## Data excerpts
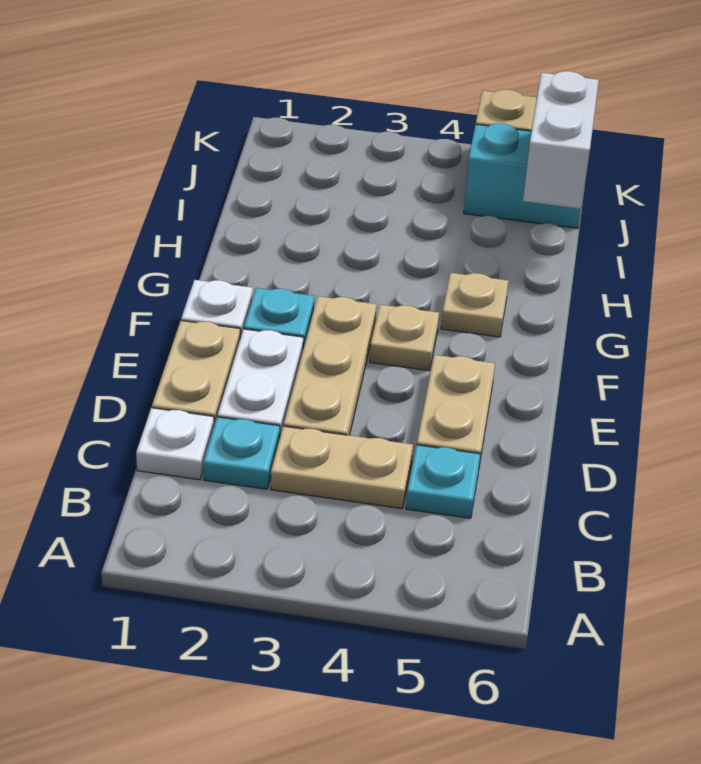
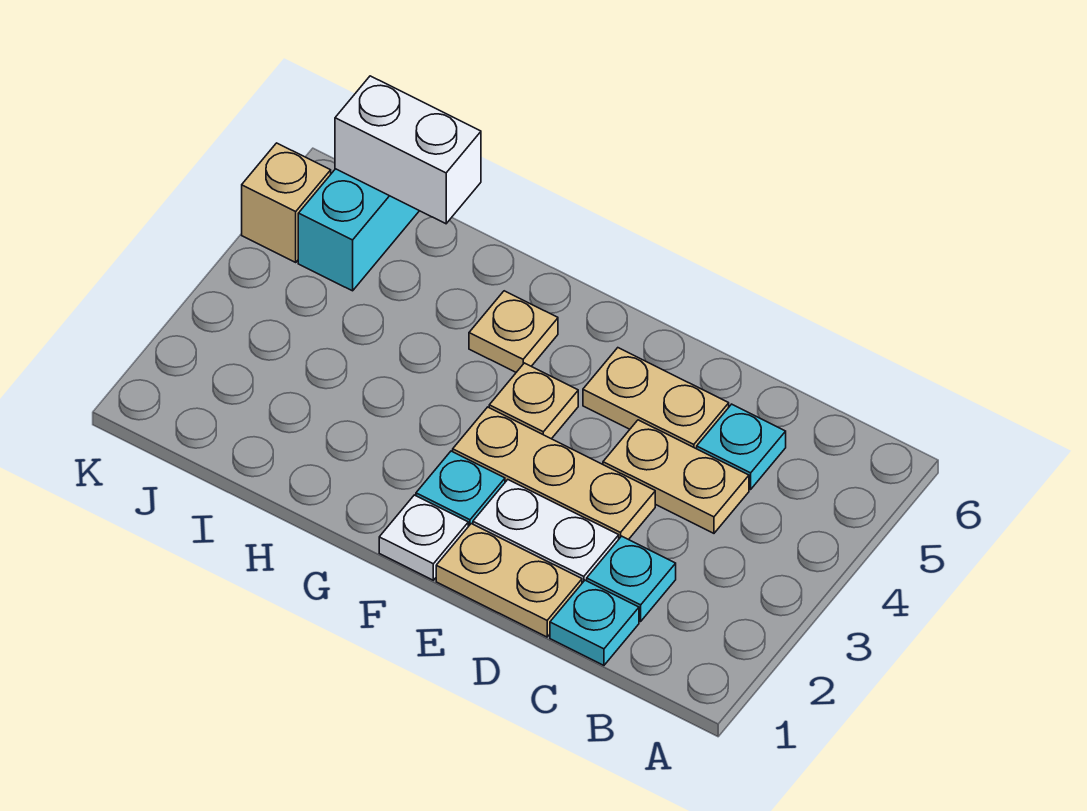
white plate C1 level 1 -> cyan plate C1 level 1
tan plate C3:C4 level 1 -> tan plate C4:D4 level 1

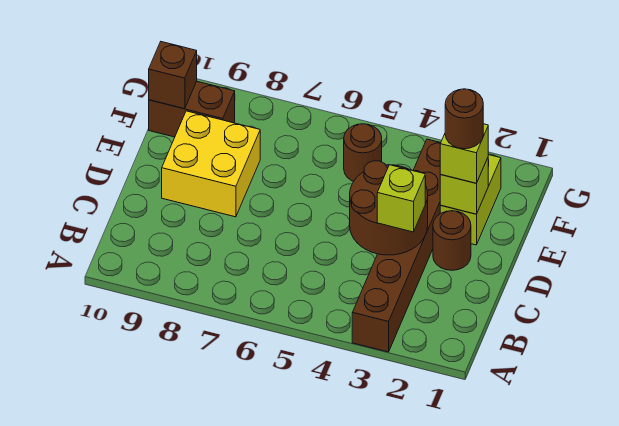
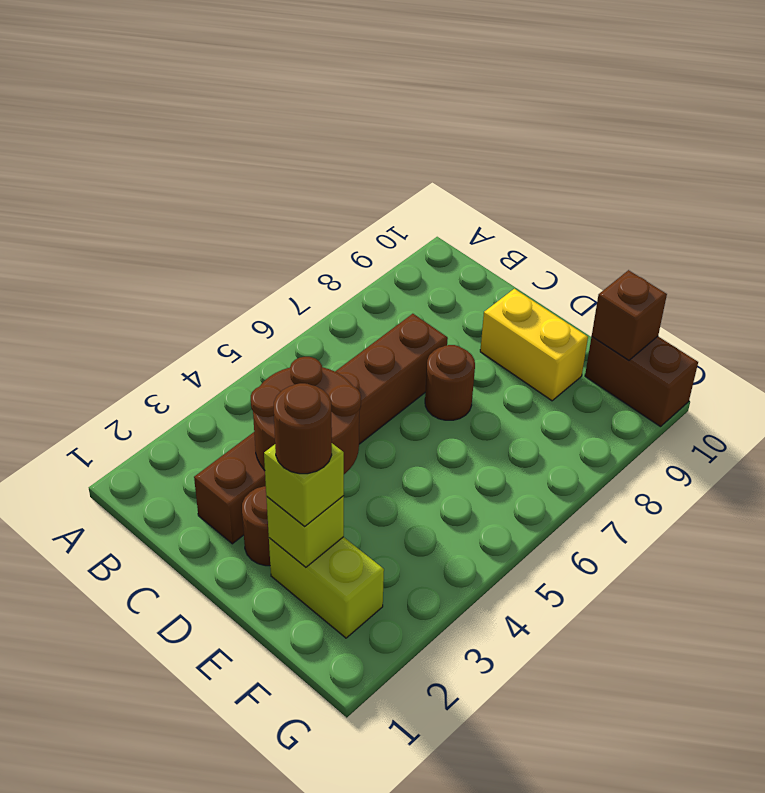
brown brick A3:F3 level 1 -> brown brick C2:C7 level 1
lime brick C3 level 3 -> none
yellow brick D8:E9 level 1 -> yellow brick D9:E9 level 1
brown round brick F5 level 1 -> brown round brick D7 level 1
brown brick F9:F10 level 1 -> brown brick F10:G10 level 1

## What the task requires
Exactly one number is the answer: how many lines in the data include the word "brick".

## Completed exercise
5